* **Exercise data**:
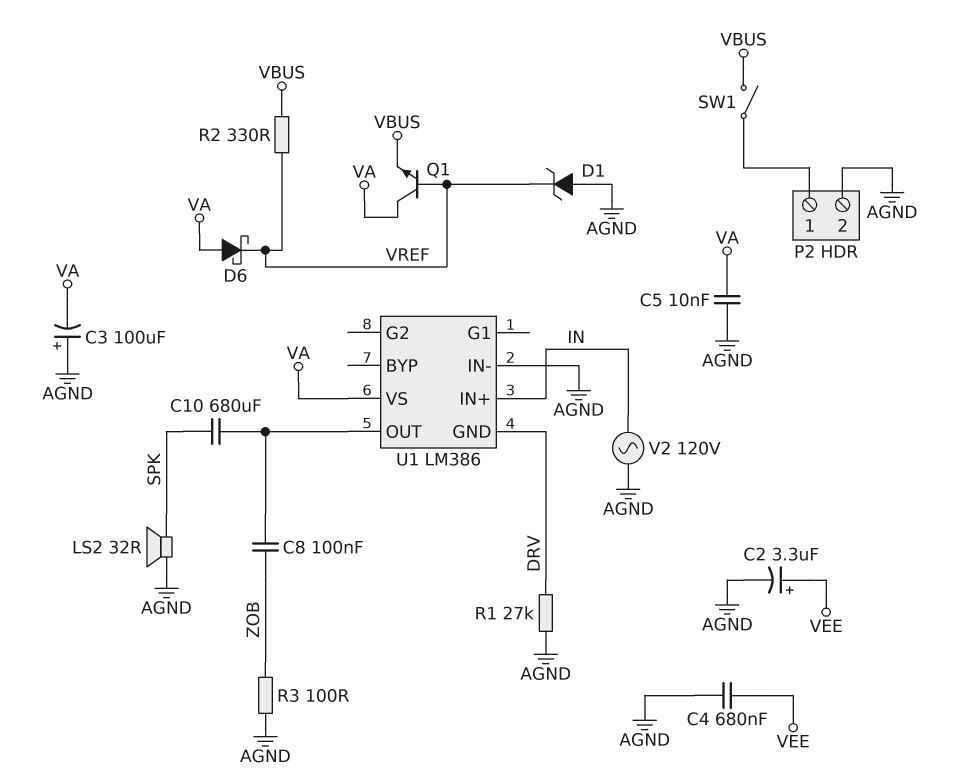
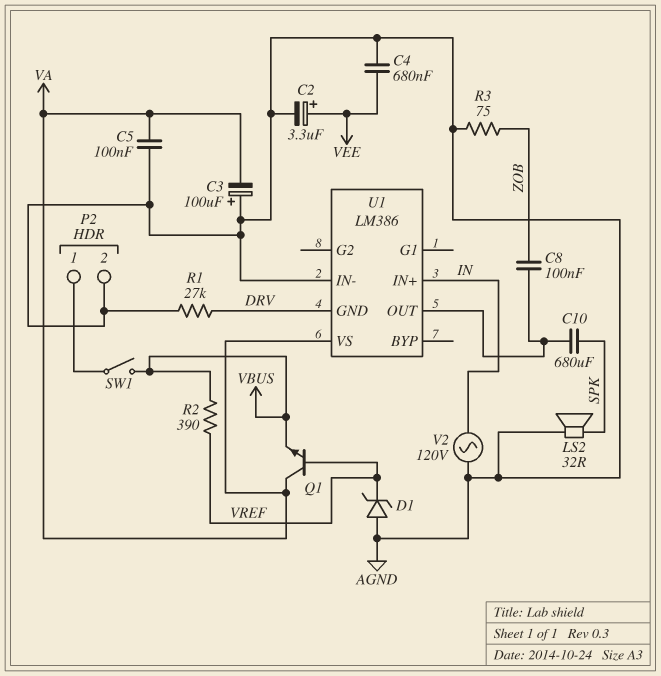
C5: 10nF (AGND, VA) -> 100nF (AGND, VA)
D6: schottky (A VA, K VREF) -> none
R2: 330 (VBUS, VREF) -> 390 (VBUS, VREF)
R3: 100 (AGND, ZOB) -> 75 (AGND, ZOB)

...

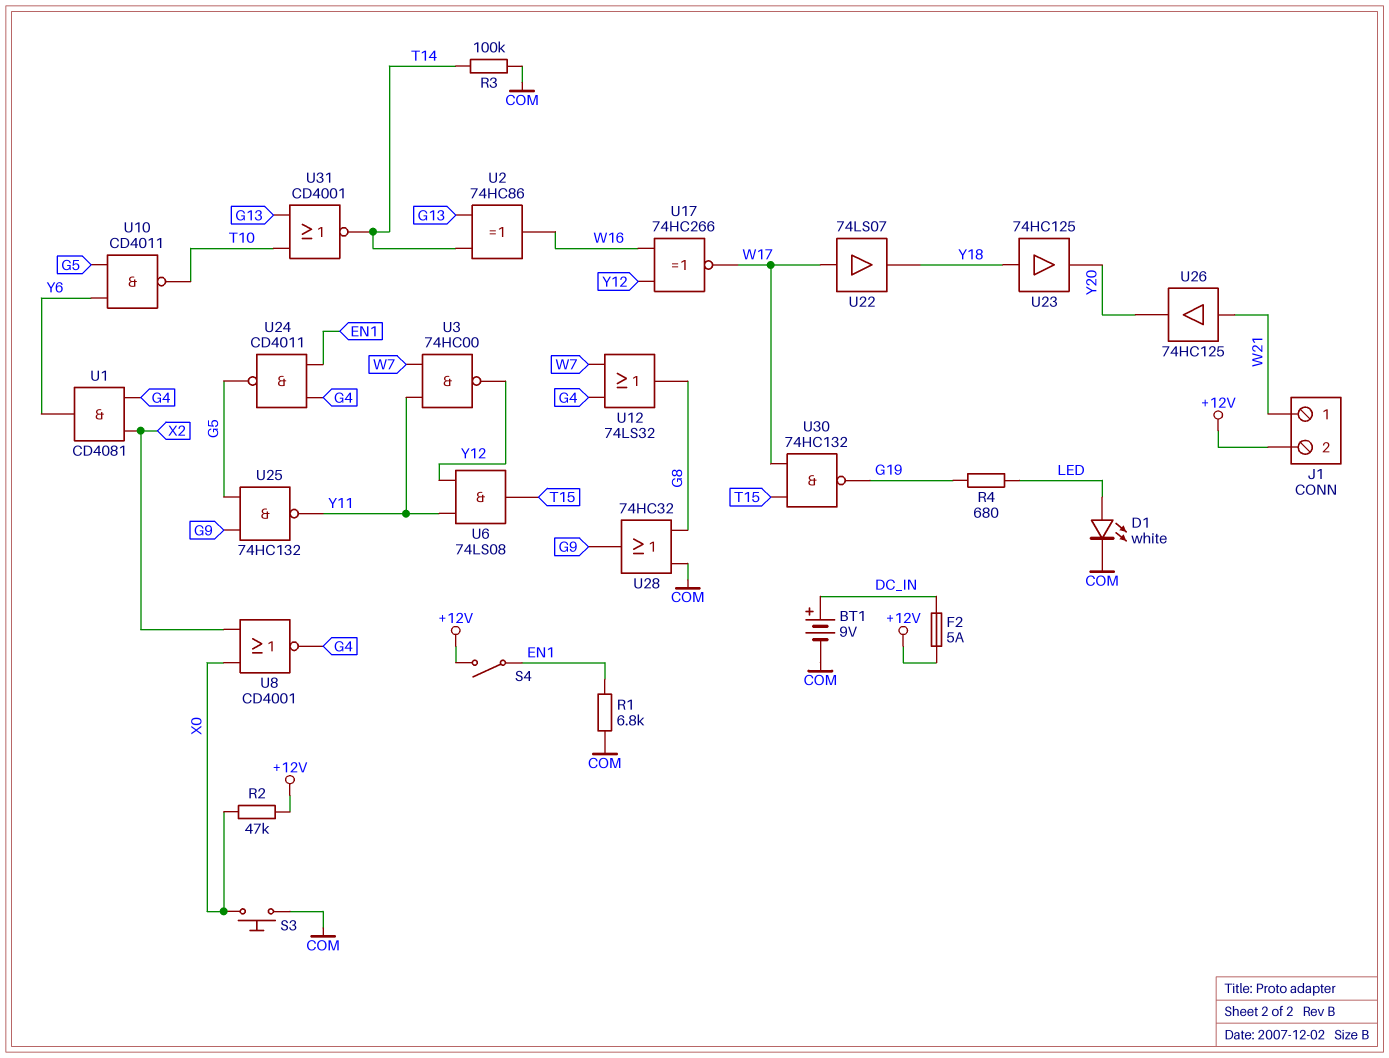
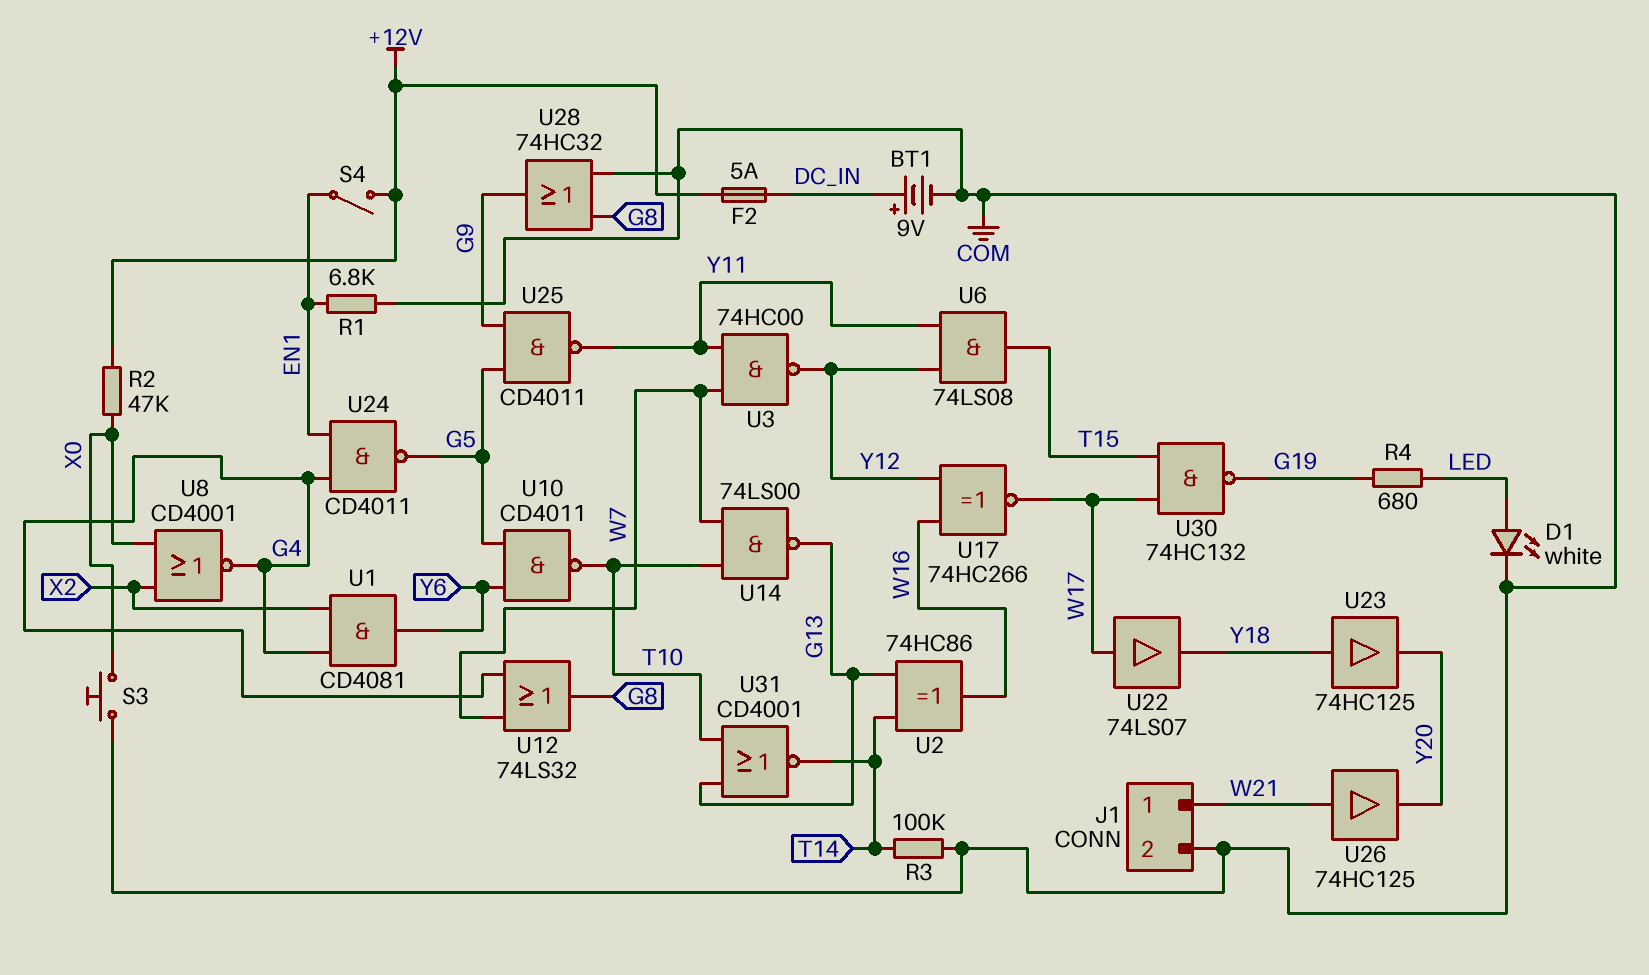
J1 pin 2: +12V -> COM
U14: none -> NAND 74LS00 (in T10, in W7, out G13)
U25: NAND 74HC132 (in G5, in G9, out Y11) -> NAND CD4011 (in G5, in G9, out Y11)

* **What you need to do**: In the data above, start at the line that has "C5: 10nF (AGND, VA) -> 100nF (AGND, VA)", stop after the line that has "R3: 100 (AGND, ZOB) -> 75 (AGND, ZOB)", and print every line in between exactly as it stands.

* **Result of the exercise**:
C5: 10nF (AGND, VA) -> 100nF (AGND, VA)
D6: schottky (A VA, K VREF) -> none
R2: 330 (VBUS, VREF) -> 390 (VBUS, VREF)
R3: 100 (AGND, ZOB) -> 75 (AGND, ZOB)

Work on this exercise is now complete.